=== MATERIALS PROVIDED ===
■ ■ ■ ■ ■ ■ ■
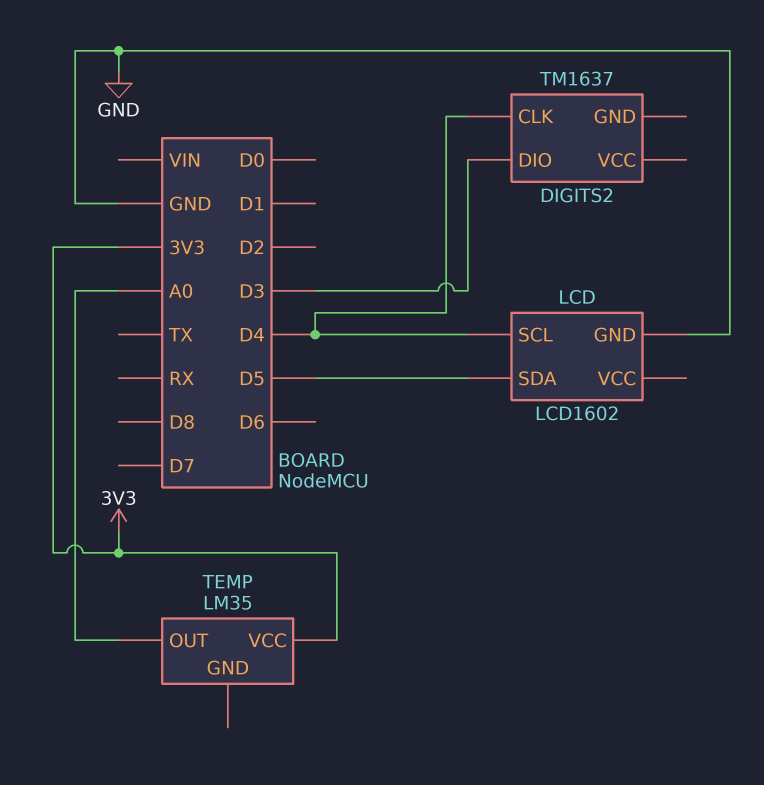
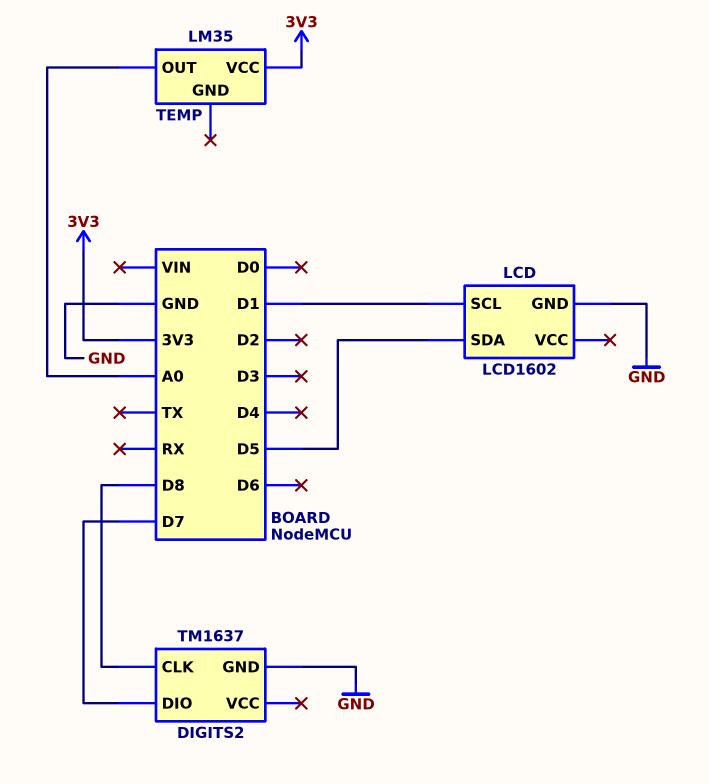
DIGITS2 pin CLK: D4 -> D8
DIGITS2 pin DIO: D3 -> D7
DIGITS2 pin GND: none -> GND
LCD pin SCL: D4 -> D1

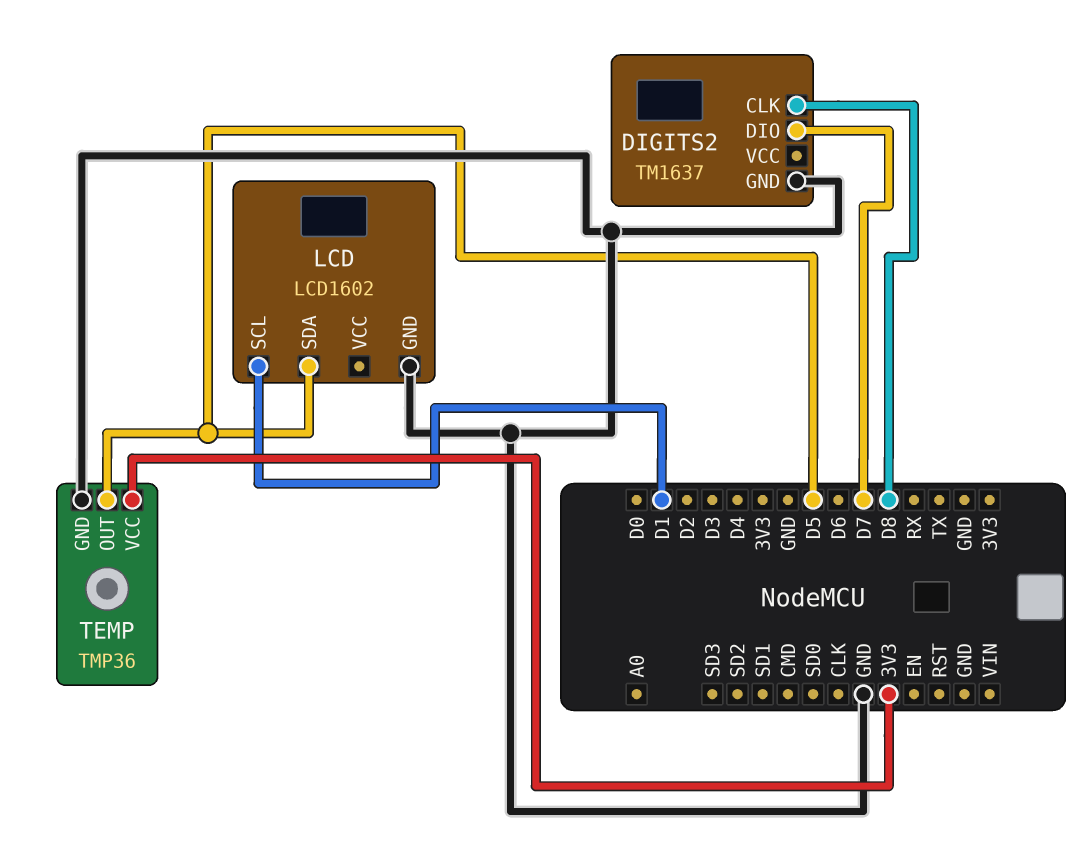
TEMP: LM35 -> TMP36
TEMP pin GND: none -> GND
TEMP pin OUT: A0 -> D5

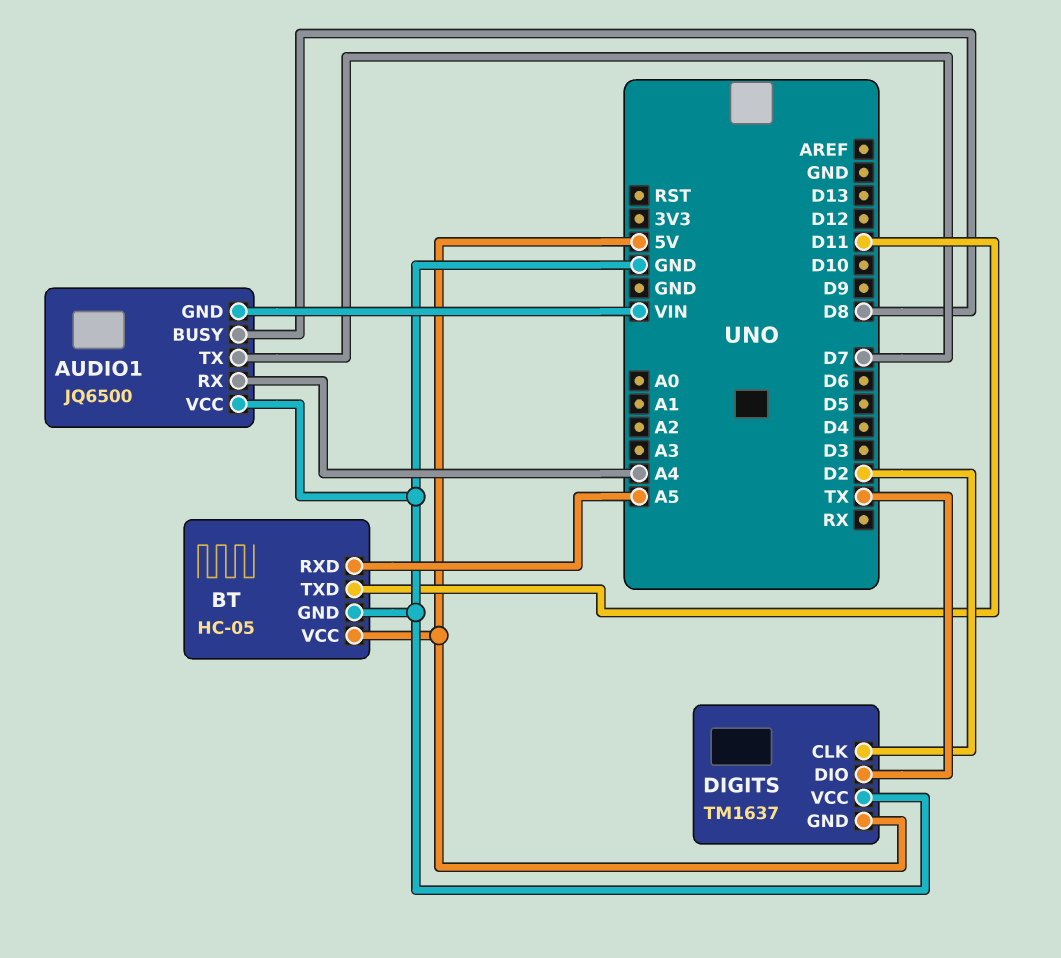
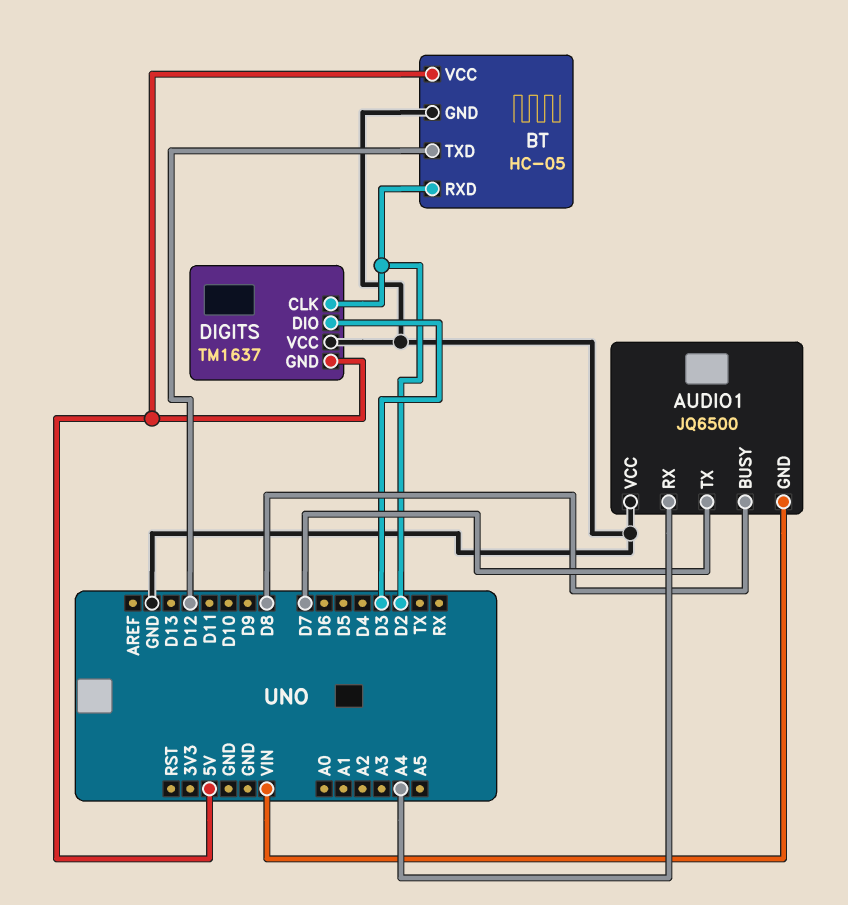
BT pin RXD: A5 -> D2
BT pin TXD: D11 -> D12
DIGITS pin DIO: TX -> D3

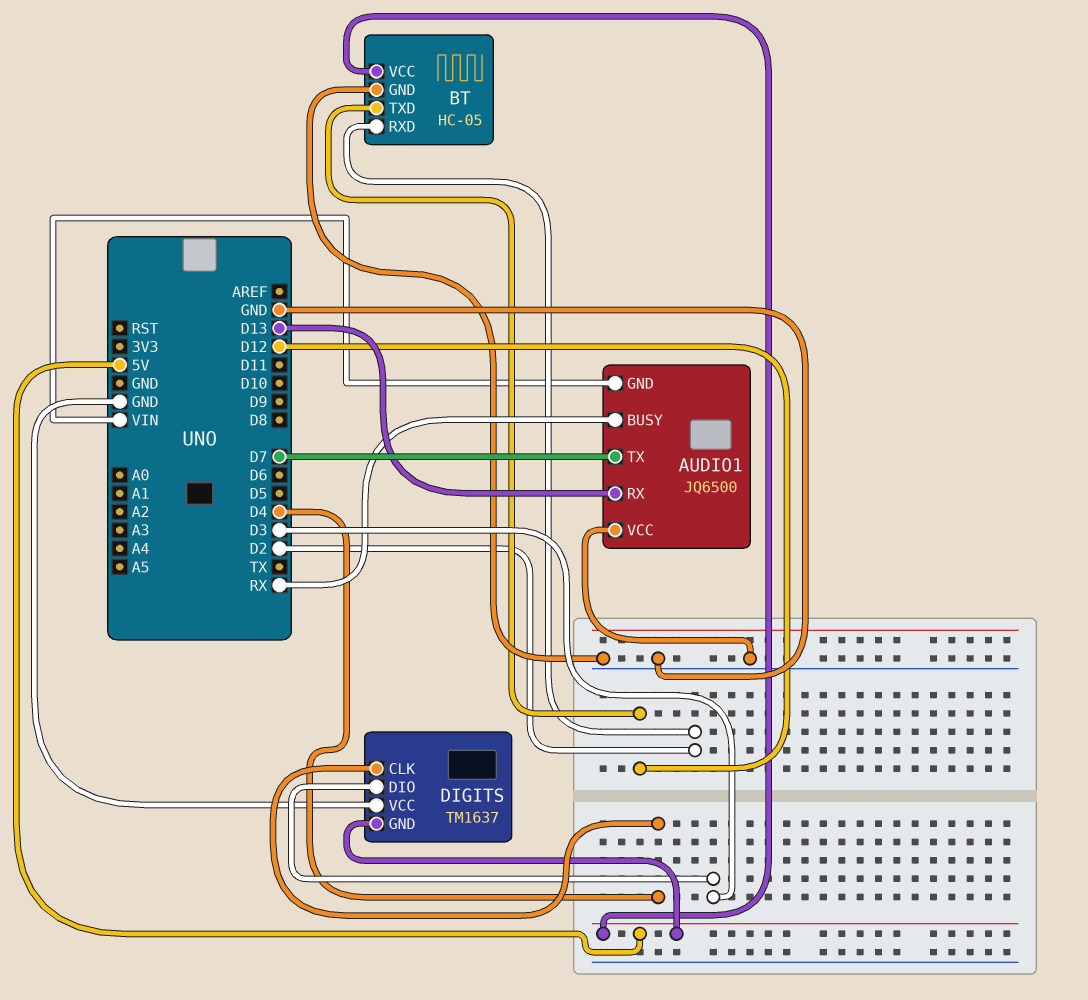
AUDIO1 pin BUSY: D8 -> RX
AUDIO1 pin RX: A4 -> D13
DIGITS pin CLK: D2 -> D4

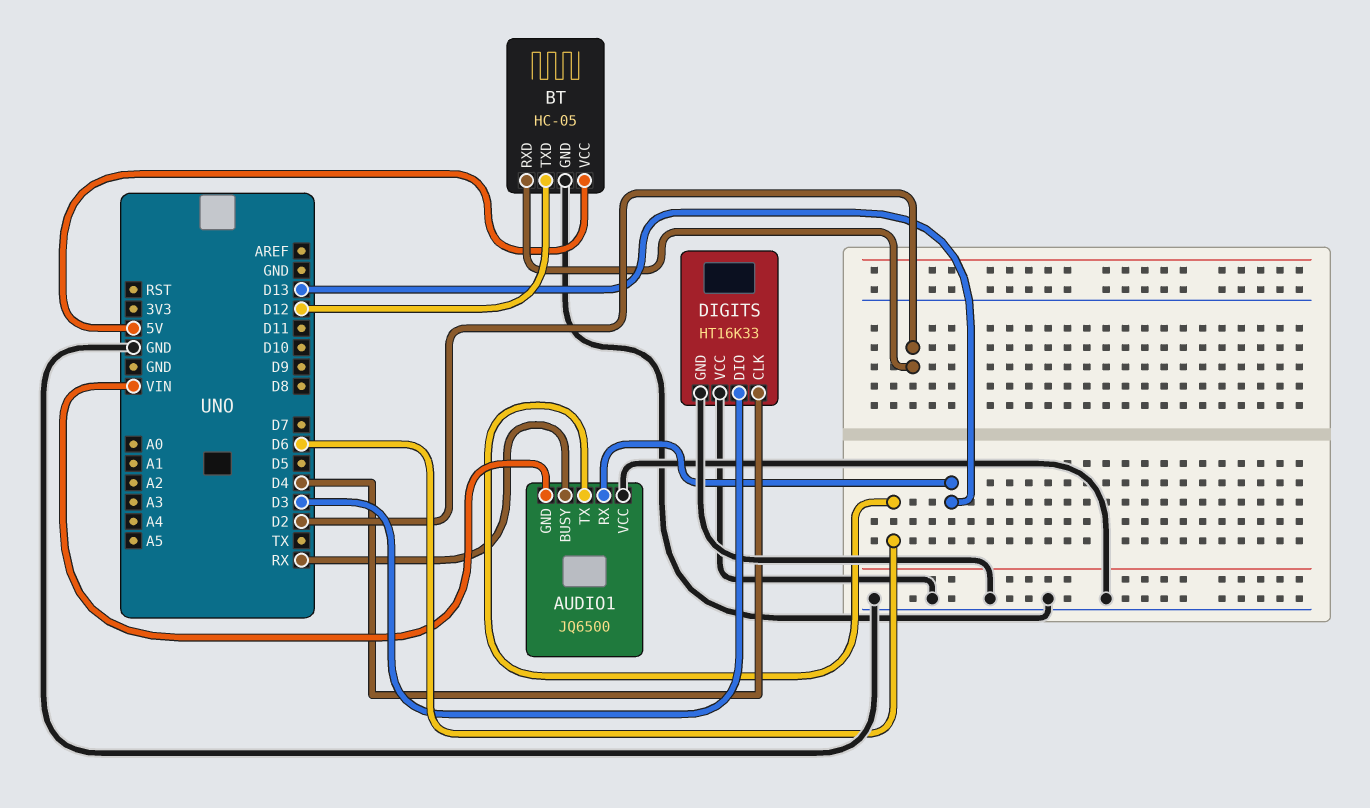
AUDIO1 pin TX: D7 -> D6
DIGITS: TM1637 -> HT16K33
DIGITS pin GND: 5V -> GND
■ ■ ■ ■ ■ ■ ■
=== TO DO ===
Could you return each line, unchanged, from the line containing "AUDIO1 pin BUSY: D8 -> RX" through the last line of the entries above, leaving out the pictures?

=== RESULT FOR THIS TASK ===
AUDIO1 pin BUSY: D8 -> RX
AUDIO1 pin RX: A4 -> D13
DIGITS pin CLK: D2 -> D4

AUDIO1 pin TX: D7 -> D6
DIGITS: TM1637 -> HT16K33
DIGITS pin GND: 5V -> GND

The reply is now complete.